Your task: Print out the data exactly, keeping every image out of it.

Dataset content:
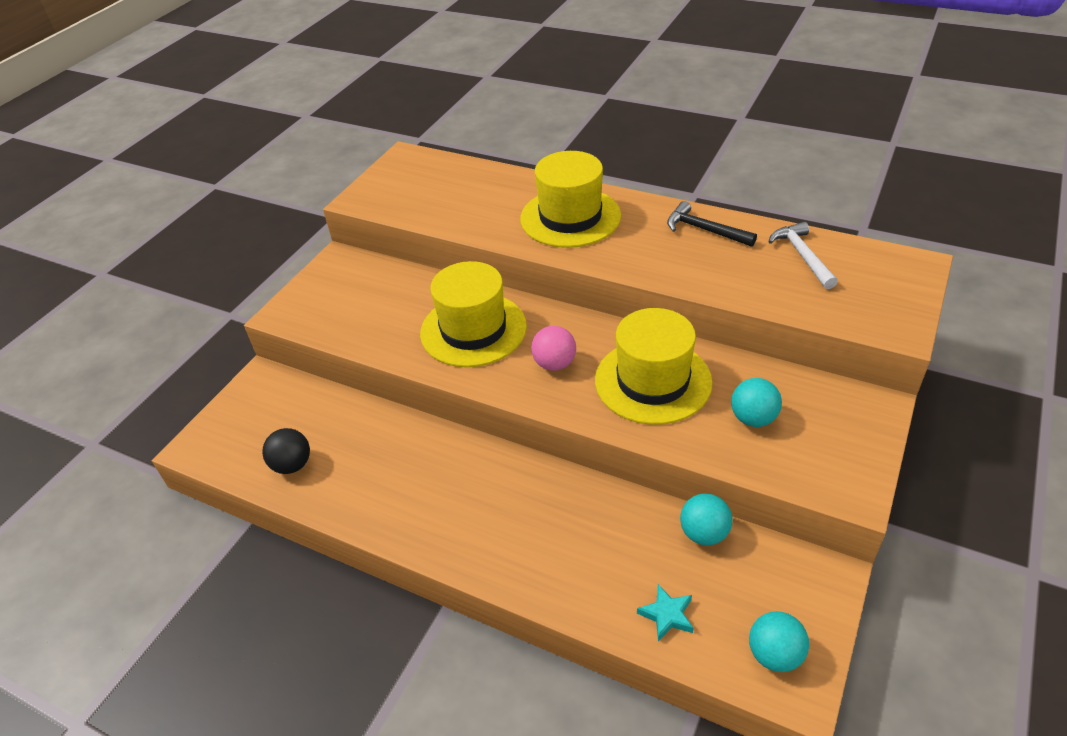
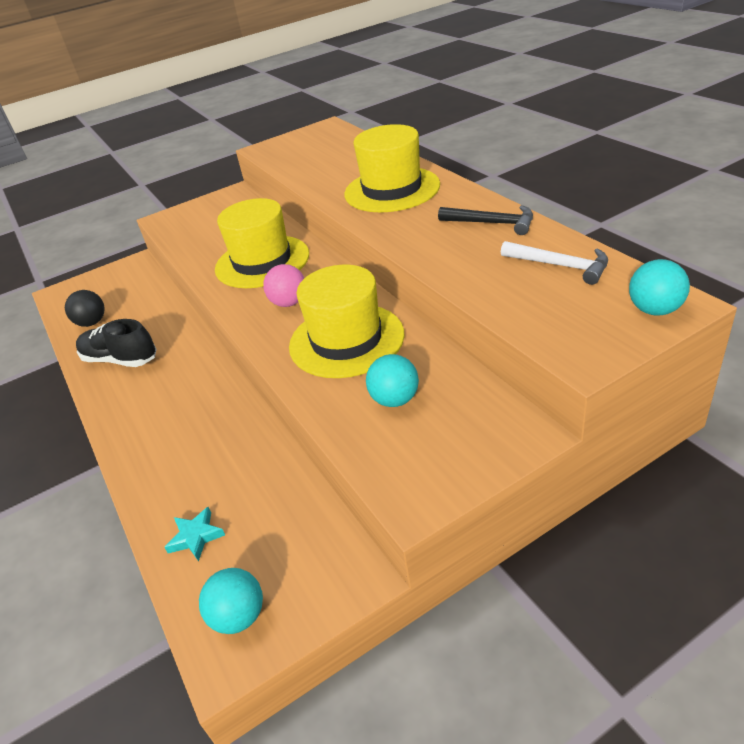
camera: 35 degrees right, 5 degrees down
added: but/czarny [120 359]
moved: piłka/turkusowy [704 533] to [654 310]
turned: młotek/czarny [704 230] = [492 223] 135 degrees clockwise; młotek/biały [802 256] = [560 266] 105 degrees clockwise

Written response:
camera: 35 degrees right, 5 degrees down
added: but/czarny [120 359]
moved: piłka/turkusowy [704 533] to [654 310]
turned: młotek/czarny [704 230] = [492 223] 135 degrees clockwise; młotek/biały [802 256] = [560 266] 105 degrees clockwise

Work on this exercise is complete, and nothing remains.